Task prompt | Copy all entries exactly, and wherever an entry holds a picture, leave that picture out.

== Entries provided

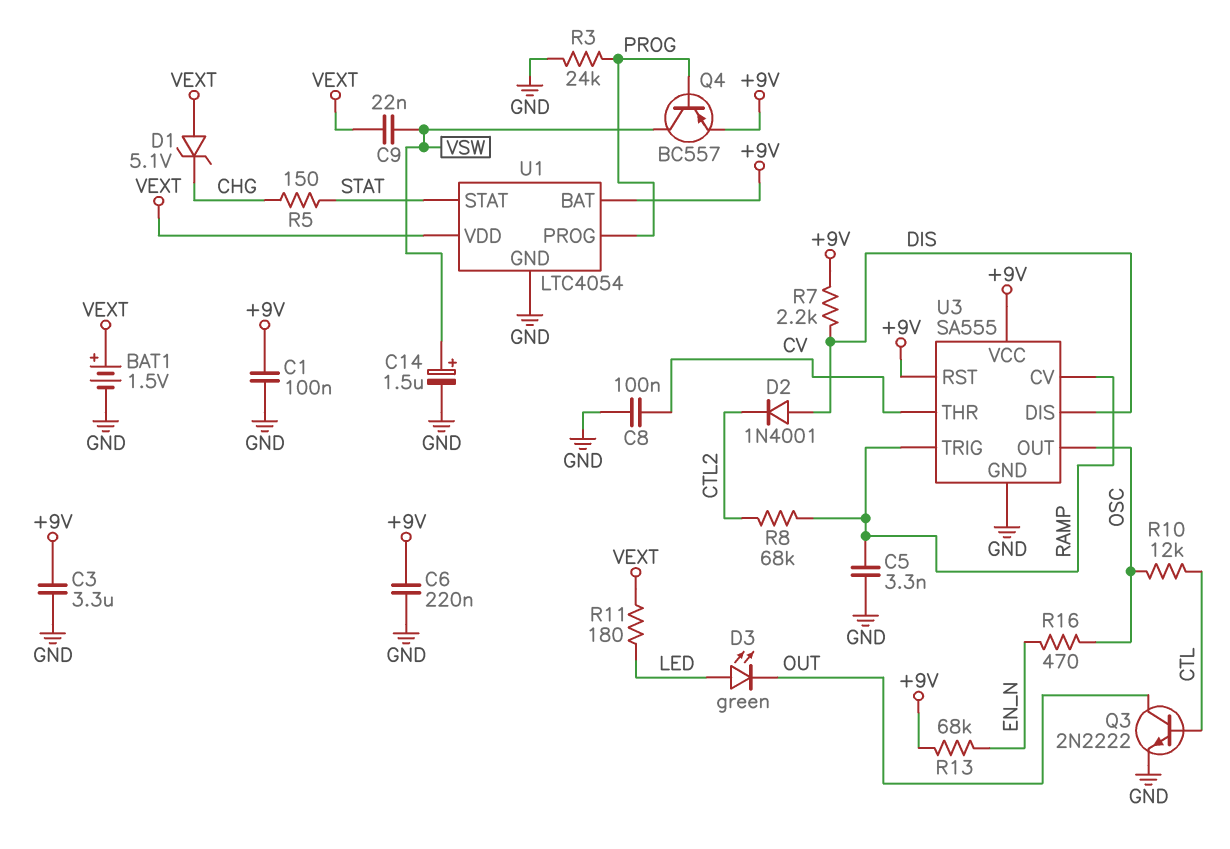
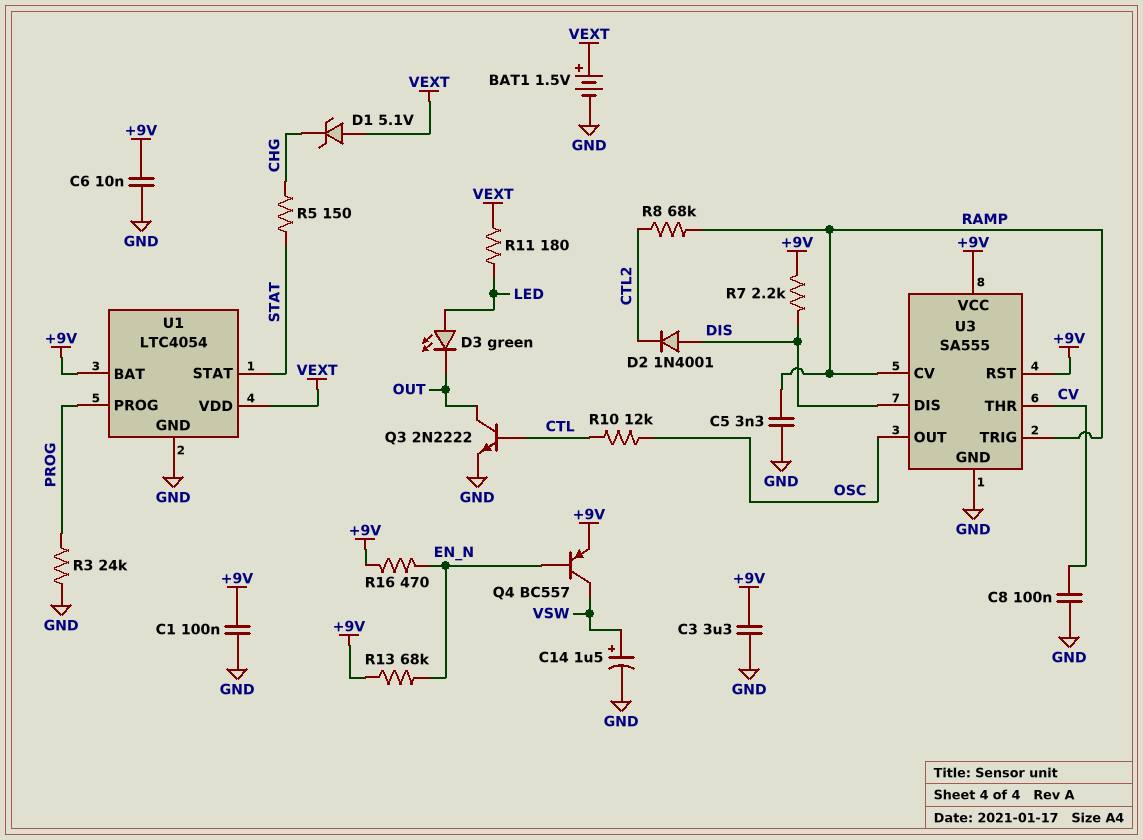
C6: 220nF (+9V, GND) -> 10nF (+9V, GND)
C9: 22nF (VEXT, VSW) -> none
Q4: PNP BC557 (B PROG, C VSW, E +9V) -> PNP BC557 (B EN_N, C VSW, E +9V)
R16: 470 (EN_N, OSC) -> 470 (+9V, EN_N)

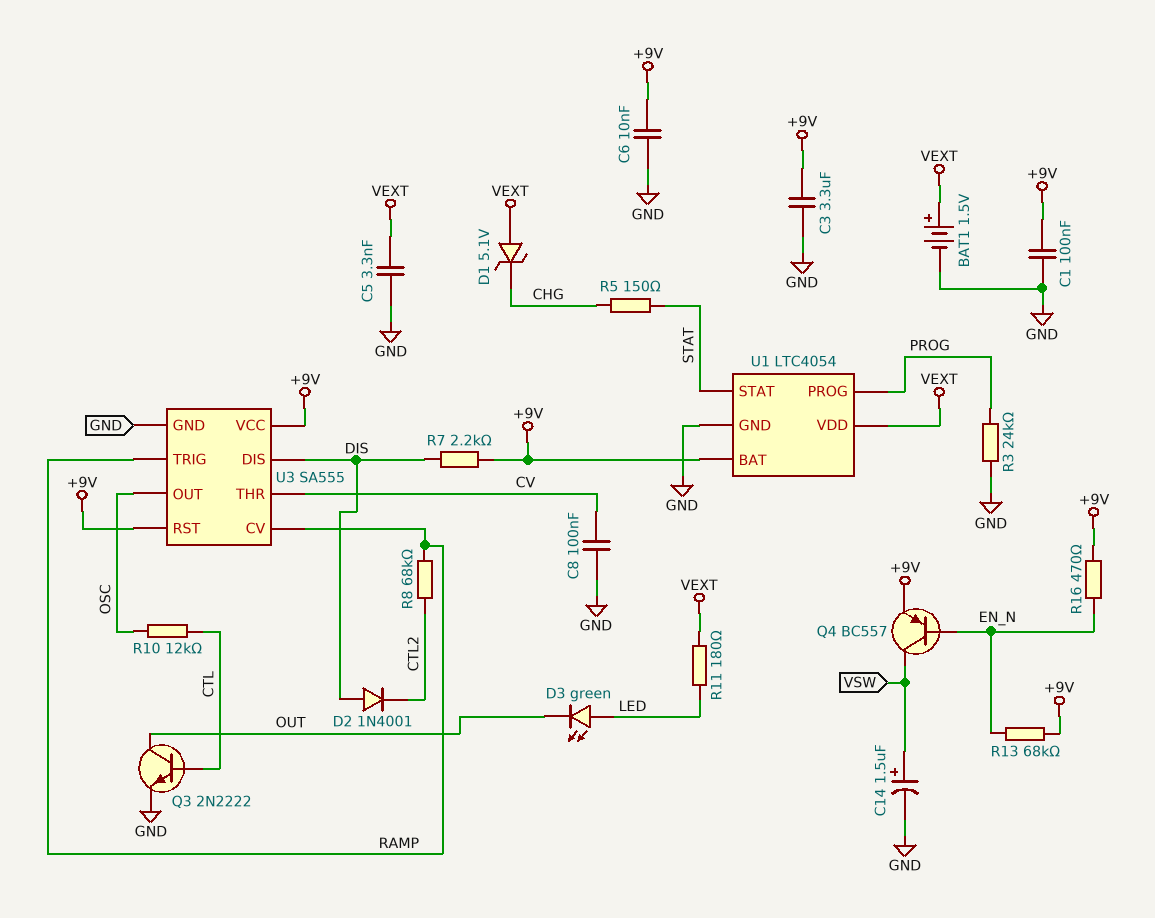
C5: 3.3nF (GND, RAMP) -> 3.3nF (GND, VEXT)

====

Your response |
C6: 220nF (+9V, GND) -> 10nF (+9V, GND)
C9: 22nF (VEXT, VSW) -> none
Q4: PNP BC557 (B PROG, C VSW, E +9V) -> PNP BC557 (B EN_N, C VSW, E +9V)
R16: 470 (EN_N, OSC) -> 470 (+9V, EN_N)

C5: 3.3nF (GND, RAMP) -> 3.3nF (GND, VEXT)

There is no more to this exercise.